### ACTIVITY
Lines with "blue": copy each one from the listing below.
* * *
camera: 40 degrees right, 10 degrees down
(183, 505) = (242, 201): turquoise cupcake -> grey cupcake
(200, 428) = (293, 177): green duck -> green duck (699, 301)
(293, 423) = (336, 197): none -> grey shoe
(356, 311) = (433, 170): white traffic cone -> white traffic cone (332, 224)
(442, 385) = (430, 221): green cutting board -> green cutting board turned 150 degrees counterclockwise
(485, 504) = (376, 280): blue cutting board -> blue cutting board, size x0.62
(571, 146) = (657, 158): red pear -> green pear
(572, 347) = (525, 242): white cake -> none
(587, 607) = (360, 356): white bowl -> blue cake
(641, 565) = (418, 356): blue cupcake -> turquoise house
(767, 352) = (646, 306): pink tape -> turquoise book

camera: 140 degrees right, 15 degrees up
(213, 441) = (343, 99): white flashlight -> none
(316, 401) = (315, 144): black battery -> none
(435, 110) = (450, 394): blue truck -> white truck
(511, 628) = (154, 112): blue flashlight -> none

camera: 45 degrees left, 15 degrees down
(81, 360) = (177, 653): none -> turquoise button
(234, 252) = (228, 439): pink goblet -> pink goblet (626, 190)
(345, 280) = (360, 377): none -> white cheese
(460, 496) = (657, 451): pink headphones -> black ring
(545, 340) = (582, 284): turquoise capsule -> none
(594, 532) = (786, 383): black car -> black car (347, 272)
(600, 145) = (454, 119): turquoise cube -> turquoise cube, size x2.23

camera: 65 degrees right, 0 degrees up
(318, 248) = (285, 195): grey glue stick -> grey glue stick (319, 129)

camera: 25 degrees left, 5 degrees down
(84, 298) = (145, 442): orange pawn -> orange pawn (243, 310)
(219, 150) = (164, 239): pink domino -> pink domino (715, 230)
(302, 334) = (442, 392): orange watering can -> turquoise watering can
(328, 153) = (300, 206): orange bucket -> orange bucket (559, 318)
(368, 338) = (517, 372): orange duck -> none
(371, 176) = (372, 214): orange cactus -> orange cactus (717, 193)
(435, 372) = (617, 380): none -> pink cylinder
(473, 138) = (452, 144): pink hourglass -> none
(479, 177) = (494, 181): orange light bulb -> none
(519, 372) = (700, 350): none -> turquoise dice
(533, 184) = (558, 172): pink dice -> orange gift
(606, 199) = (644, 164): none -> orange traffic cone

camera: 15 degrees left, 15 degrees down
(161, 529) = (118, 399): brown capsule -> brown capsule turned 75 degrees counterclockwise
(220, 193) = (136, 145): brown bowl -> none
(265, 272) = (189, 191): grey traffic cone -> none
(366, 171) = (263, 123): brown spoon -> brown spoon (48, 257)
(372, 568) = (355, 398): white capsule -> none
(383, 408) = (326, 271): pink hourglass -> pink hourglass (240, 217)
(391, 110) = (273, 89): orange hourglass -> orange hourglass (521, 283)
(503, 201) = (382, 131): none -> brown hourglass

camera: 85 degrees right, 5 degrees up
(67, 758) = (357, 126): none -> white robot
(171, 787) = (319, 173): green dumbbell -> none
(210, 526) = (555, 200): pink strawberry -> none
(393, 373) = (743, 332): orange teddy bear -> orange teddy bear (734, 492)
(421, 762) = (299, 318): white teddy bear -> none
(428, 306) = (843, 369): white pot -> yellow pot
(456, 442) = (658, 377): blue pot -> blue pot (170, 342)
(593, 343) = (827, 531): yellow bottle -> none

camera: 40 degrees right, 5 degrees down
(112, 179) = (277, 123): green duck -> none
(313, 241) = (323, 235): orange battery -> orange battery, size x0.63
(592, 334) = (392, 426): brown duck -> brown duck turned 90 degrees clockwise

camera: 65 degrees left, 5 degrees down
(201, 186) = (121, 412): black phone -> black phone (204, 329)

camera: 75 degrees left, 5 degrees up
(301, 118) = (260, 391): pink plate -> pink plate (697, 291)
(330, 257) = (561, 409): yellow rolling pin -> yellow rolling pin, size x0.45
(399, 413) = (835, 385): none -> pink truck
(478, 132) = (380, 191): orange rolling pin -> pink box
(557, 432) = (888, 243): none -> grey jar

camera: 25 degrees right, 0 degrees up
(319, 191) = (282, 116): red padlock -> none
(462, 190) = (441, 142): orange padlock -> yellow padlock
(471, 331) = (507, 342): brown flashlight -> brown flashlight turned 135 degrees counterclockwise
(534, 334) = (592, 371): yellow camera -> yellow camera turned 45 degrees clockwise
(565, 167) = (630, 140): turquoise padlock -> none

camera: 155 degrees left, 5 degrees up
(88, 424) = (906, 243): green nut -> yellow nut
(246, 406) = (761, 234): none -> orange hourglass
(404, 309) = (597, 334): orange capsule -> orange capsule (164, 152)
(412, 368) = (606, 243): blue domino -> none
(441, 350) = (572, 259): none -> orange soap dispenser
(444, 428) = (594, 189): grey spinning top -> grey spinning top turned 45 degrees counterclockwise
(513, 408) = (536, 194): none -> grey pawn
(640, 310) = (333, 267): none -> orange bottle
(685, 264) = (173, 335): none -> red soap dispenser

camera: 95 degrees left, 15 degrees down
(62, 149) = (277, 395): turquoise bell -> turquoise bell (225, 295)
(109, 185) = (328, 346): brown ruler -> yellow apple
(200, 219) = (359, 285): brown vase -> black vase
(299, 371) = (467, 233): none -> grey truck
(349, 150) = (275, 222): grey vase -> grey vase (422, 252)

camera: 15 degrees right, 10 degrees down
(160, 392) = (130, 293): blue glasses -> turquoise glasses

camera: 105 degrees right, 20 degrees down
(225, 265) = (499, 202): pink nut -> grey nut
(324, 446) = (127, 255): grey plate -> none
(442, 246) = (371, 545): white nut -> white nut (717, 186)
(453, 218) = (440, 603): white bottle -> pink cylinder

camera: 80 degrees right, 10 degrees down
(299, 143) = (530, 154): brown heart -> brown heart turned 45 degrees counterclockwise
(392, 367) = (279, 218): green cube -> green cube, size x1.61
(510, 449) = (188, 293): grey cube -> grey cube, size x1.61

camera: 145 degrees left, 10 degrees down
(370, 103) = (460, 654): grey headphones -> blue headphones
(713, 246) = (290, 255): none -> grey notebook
* * *
### RESULT FOR THIS TASK
(485, 504) = (376, 280): blue cutting board -> blue cutting board, size x0.62
(587, 607) = (360, 356): white bowl -> blue cake
(641, 565) = (418, 356): blue cupcake -> turquoise house
(435, 110) = (450, 394): blue truck -> white truck
(511, 628) = (154, 112): blue flashlight -> none
(456, 442) = (658, 377): blue pot -> blue pot (170, 342)
(412, 368) = (606, 243): blue domino -> none
(160, 392) = (130, 293): blue glasses -> turquoise glasses
(370, 103) = (460, 654): grey headphones -> blue headphones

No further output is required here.